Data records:
····················

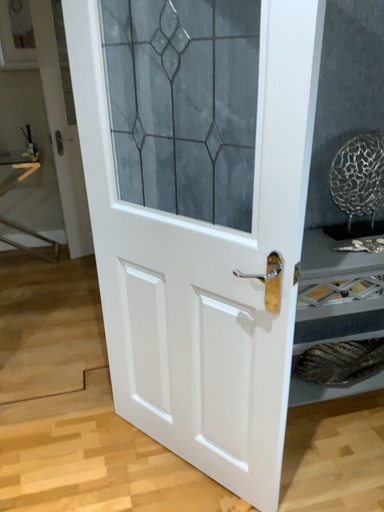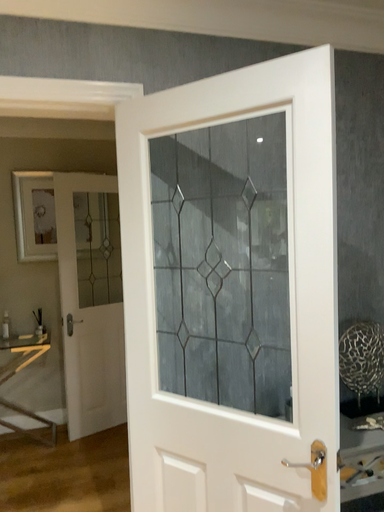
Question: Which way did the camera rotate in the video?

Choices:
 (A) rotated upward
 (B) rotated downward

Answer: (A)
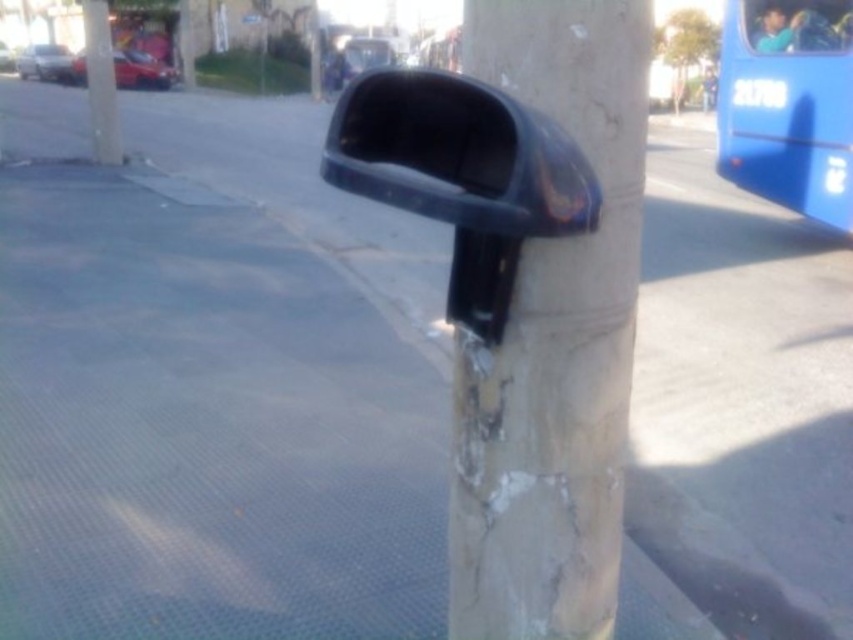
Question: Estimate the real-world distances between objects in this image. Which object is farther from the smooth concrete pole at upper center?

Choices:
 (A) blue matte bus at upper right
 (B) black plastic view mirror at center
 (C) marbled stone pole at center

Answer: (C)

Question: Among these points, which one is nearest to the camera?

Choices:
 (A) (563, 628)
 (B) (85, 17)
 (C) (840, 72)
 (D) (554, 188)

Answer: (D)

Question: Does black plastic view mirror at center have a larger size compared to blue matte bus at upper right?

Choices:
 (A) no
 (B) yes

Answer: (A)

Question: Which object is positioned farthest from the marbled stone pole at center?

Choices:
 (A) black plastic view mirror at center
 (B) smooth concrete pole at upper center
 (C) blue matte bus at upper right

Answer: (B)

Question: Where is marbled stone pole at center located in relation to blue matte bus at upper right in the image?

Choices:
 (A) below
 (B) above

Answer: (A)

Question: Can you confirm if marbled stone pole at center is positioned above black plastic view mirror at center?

····················

What this task involves:
Rewrite the items above as a Markdown table with two columns, Row and Line, putting each nonblank line in its own numbered row. Leave the pictures out of the table.

Full answer:
| Row | Line |
|---|---|
| 1 | Question: Which way did the camera rotate in the video? |
| 2 | Choices: |
| 3 |  (A) rotated upward |
| 4 |  (B) rotated downward |
| 5 | Answer: (A) |
| 6 | Question: Estimate the real-world distances between objects in this image. Which object is farther from the smooth concrete pole at upper center? |
| 7 | Choices: |
| 8 |  (A) blue matte bus at upper right |
| 9 |  (B) black plastic view mirror at center |
| 10 |  (C) marbled stone pole at center |
| 11 | Answer: (C) |
| 12 | Question: Among these points, which one is nearest to the camera? |
| 13 | Choices: |
| 14 |  (A) (563, 628) |
| 15 |  (B) (85, 17) |
| 16 |  (C) (840, 72) |
| 17 |  (D) (554, 188) |
| 18 | Answer: (D) |
| 19 | Question: Does black plastic view mirror at center have a larger size compared to blue matte bus at upper right? |
| 20 | Choices: |
| 21 |  (A) no |
| 22 |  (B) yes |
| 23 | Answer: (A) |
| 24 | Question: Which object is positioned farthest from the marbled stone pole at center? |
| 25 | Choices: |
| 26 |  (A) black plastic view mirror at center |
| 27 |  (B) smooth concrete pole at upper center |
| 28 |  (C) blue matte bus at upper right |
| 29 | Answer: (B) |
| 30 | Question: Where is marbled stone pole at center located in relation to blue matte bus at upper right in the image? |
| 31 | Choices: |
| 32 |  (A) below |
| 33 |  (B) above |
| 34 | Answer: (A) |
| 35 | Question: Can you confirm if marbled stone pole at center is positioned above black plastic view mirror at center? |